**HOW TO COMPLETE THIS TASK:** What you return should be the entries, unchanged, without their pictures.

*** Begin section ***

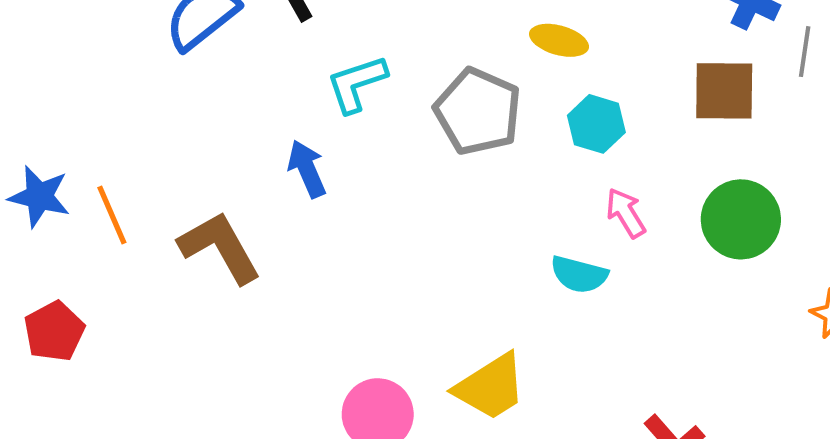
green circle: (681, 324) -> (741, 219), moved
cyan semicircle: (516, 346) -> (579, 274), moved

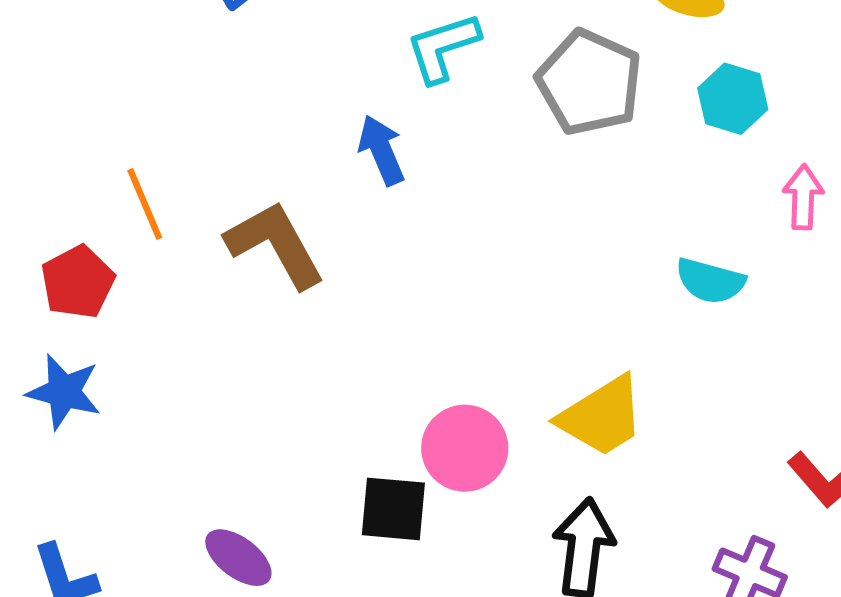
blue star: (39, 196) -> (64, 392), moved
pink arrow: (626, 213) -> (803, 197), moved, turned 33
red pentagon: (54, 331) -> (78, 282), moved

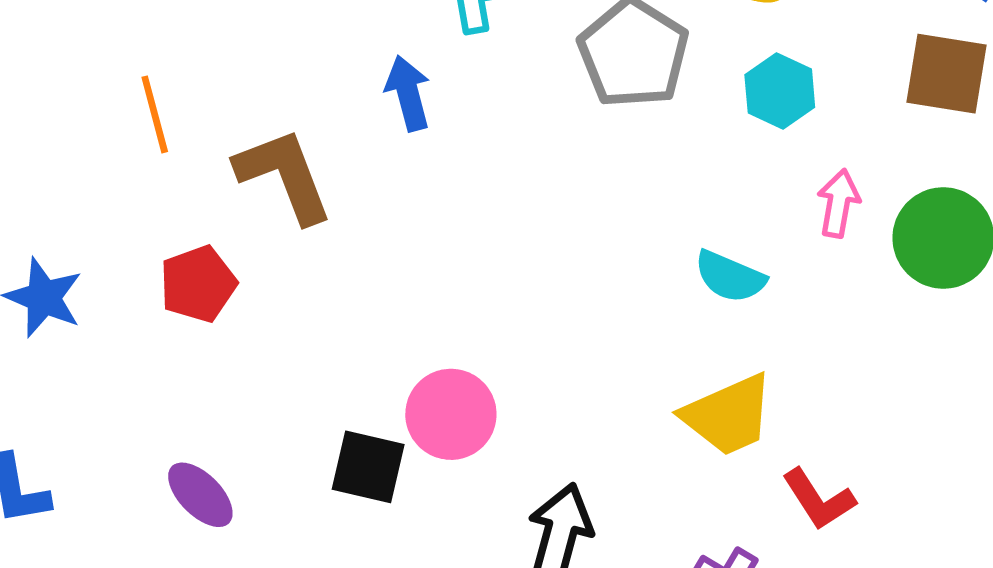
red pentagon: (78, 282) -> (198, 284), moved
yellow trapezoid: (602, 416) -> (728, 415), moved

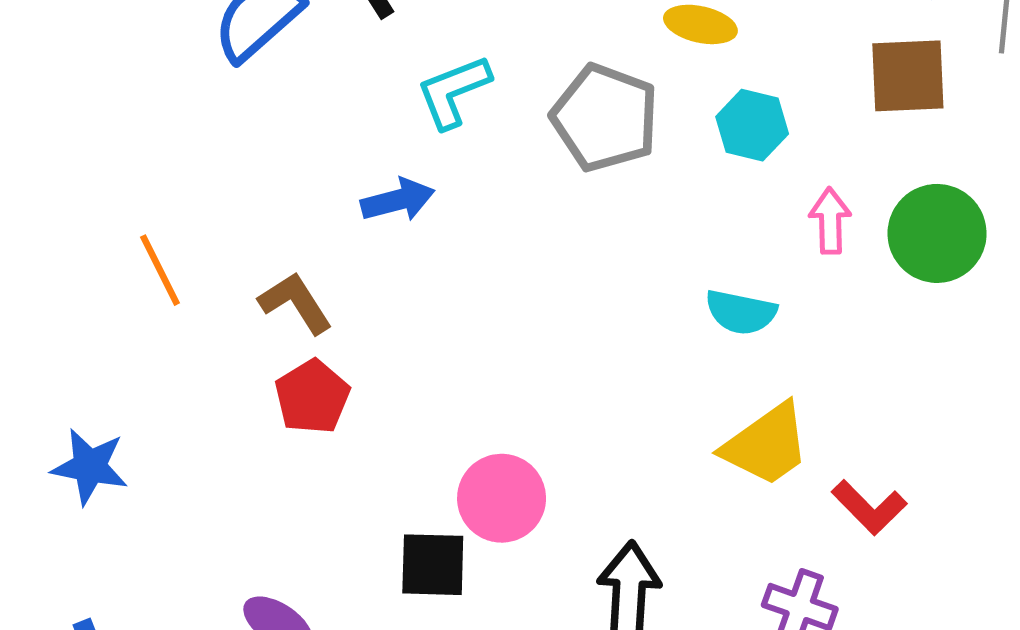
blue arrow: (408, 93) -> (398, 200), turned 102
brown L-shape: (284, 175) -> (296, 303), size x0.7
red pentagon: (198, 284) -> (312, 397), moved

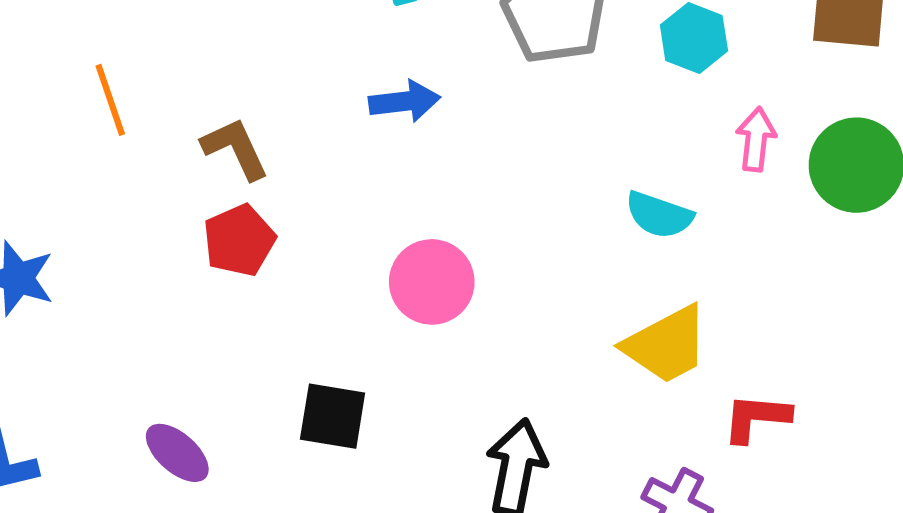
blue arrow: (398, 200) -> (405, 101), moved
pink circle: (502, 498) -> (432, 282), moved
red L-shape: (869, 507) -> (756, 418), turned 132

*** End section ***

**YOUR SOLUTION:**
green circle: (681, 324) -> (741, 219), moved
cyan semicircle: (516, 346) -> (579, 274), moved

blue star: (39, 196) -> (64, 392), moved
pink arrow: (626, 213) -> (803, 197), moved, turned 33
red pentagon: (54, 331) -> (78, 282), moved

red pentagon: (78, 282) -> (198, 284), moved
yellow trapezoid: (602, 416) -> (728, 415), moved

blue arrow: (408, 93) -> (398, 200), turned 102
brown L-shape: (284, 175) -> (296, 303), size x0.7
red pentagon: (198, 284) -> (312, 397), moved

blue arrow: (398, 200) -> (405, 101), moved
pink circle: (502, 498) -> (432, 282), moved
red L-shape: (869, 507) -> (756, 418), turned 132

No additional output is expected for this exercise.